* _DATA LISTING_:
BEGIN

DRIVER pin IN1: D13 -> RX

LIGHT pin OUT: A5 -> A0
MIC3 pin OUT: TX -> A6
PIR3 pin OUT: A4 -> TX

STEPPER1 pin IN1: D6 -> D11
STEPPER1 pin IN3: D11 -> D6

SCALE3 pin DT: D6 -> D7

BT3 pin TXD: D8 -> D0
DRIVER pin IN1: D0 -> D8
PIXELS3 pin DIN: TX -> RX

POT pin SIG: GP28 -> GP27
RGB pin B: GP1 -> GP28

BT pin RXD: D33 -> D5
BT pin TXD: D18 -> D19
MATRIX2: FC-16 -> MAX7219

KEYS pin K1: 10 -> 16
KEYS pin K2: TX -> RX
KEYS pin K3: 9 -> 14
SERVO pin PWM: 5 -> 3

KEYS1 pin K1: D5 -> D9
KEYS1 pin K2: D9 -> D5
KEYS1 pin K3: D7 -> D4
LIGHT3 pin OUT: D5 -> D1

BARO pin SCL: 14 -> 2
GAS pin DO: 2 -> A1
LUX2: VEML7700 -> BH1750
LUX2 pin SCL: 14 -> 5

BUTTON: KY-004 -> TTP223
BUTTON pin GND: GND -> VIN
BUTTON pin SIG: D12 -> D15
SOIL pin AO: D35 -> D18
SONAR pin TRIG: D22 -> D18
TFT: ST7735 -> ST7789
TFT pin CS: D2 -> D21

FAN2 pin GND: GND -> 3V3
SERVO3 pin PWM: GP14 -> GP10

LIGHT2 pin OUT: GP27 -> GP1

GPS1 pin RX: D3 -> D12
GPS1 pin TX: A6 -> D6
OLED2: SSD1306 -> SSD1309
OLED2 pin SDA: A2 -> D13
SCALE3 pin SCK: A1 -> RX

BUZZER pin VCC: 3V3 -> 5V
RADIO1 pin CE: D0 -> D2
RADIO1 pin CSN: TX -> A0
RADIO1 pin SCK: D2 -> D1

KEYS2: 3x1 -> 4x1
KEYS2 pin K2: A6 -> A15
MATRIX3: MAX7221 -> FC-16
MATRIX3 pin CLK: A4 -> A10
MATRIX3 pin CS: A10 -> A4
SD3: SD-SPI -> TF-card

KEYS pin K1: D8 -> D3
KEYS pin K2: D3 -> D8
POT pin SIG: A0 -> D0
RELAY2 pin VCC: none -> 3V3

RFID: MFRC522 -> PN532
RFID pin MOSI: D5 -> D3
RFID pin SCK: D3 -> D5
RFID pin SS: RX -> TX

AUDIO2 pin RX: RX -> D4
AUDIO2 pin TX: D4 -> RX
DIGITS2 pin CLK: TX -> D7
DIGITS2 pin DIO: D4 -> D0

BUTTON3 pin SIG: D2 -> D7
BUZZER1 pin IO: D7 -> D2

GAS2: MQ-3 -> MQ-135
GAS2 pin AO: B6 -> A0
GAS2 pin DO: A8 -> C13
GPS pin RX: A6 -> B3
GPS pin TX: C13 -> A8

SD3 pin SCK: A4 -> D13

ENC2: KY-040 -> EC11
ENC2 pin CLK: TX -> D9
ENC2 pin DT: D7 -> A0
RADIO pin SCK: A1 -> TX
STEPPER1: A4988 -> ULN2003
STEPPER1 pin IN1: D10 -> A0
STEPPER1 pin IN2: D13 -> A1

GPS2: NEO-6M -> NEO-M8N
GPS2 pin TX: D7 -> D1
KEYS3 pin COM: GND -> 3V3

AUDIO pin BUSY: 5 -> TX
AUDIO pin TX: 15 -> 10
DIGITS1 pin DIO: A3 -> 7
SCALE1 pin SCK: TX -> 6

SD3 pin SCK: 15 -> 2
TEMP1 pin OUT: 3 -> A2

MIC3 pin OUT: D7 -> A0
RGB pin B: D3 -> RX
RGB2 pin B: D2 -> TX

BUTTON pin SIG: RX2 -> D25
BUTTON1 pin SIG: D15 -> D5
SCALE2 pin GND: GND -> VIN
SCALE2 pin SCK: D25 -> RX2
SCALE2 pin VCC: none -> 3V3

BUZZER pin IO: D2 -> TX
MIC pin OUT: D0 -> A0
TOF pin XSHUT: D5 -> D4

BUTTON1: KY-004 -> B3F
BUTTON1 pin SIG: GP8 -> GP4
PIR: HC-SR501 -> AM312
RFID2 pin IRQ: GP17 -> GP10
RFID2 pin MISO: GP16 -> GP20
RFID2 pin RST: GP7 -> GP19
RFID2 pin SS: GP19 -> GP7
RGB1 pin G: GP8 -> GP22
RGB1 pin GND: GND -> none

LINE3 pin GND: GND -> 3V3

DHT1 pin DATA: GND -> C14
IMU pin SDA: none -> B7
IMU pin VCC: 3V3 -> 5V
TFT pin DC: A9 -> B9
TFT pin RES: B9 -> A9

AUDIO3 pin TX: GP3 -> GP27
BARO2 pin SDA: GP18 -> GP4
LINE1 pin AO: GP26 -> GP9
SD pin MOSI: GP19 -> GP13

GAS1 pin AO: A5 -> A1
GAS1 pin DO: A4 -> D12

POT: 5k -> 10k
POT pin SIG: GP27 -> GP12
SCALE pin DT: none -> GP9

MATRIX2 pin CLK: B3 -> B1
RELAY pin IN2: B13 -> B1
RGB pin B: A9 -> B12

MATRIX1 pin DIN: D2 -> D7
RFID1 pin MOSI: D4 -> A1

END

* _PROBLEM DETAILS_:
From the listing above, output exactly the run of lines that starts with the line containing "KEYS pin K1: 10 -> 16" and ends with the line containing "LUX2: VEML7700 -> BH1750".

* _OUTPUT OF THE TASK_:
KEYS pin K1: 10 -> 16
KEYS pin K2: TX -> RX
KEYS pin K3: 9 -> 14
SERVO pin PWM: 5 -> 3

KEYS1 pin K1: D5 -> D9
KEYS1 pin K2: D9 -> D5
KEYS1 pin K3: D7 -> D4
LIGHT3 pin OUT: D5 -> D1

BARO pin SCL: 14 -> 2
GAS pin DO: 2 -> A1
LUX2: VEML7700 -> BH1750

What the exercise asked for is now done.